Segment Start: Entries supplied
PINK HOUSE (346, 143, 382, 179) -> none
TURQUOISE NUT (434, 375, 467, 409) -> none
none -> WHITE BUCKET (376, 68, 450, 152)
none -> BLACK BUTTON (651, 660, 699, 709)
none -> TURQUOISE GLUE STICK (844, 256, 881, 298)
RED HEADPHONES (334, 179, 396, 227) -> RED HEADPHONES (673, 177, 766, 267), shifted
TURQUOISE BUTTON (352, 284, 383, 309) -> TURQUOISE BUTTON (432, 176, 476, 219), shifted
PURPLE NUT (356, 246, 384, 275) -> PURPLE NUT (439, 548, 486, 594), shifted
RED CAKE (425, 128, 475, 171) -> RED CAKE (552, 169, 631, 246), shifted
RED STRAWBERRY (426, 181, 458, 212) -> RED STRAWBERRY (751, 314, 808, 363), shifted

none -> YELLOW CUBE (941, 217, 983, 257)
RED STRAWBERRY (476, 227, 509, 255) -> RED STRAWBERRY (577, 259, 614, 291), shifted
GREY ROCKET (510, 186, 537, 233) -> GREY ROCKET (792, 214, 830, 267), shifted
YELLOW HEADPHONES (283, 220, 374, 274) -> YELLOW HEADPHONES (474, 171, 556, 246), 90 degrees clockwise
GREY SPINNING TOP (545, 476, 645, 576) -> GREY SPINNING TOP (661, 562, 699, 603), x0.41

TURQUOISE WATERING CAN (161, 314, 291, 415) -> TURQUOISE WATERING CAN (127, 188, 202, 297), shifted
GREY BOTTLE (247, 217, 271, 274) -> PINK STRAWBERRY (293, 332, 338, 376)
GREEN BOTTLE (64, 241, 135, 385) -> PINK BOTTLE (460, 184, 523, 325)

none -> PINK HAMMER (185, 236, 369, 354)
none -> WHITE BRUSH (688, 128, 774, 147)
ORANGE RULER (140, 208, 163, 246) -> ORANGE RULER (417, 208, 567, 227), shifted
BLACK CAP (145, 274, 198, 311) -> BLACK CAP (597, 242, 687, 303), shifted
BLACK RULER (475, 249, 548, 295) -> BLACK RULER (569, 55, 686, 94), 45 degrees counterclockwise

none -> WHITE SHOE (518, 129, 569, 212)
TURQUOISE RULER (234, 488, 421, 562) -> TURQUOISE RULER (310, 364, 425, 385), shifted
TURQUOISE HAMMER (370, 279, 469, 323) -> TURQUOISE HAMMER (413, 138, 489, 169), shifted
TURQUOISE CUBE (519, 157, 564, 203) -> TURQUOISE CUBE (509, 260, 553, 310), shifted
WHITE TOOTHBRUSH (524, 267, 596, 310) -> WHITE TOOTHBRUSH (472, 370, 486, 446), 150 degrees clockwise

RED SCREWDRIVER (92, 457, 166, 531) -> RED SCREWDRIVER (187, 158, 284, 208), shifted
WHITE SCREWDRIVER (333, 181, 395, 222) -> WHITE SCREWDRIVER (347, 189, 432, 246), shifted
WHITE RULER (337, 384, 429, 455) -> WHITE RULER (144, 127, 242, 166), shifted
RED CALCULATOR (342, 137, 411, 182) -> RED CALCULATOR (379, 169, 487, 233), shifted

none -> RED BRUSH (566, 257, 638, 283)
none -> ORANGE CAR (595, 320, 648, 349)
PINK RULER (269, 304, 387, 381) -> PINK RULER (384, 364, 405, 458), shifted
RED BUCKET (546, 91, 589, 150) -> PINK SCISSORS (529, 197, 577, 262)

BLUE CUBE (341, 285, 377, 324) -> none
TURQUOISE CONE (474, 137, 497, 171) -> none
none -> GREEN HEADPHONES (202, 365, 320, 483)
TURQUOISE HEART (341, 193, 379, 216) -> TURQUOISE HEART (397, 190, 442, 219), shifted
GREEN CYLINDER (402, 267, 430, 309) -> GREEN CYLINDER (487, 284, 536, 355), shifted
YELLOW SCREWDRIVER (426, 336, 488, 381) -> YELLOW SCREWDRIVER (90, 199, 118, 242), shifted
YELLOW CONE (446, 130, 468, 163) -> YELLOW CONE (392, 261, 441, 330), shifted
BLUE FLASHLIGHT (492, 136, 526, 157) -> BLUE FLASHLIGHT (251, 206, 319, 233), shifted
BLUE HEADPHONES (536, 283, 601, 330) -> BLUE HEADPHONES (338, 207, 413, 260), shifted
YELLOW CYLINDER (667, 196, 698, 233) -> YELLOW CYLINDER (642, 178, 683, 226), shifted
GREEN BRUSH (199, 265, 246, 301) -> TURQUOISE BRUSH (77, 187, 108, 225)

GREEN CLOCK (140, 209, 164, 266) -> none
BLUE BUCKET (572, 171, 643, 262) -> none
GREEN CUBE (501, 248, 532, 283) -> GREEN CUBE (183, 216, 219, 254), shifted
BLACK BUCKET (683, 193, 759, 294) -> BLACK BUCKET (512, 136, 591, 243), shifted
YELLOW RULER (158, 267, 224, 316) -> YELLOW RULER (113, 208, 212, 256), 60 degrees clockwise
Segment End: Entries supplied
§ **Work instruction**: Copy each line of the entries that includes the word "BUTTON".

§ **Written reply**:
none -> BLACK BUTTON (651, 660, 699, 709)
TURQUOISE BUTTON (352, 284, 383, 309) -> TURQUOISE BUTTON (432, 176, 476, 219), shifted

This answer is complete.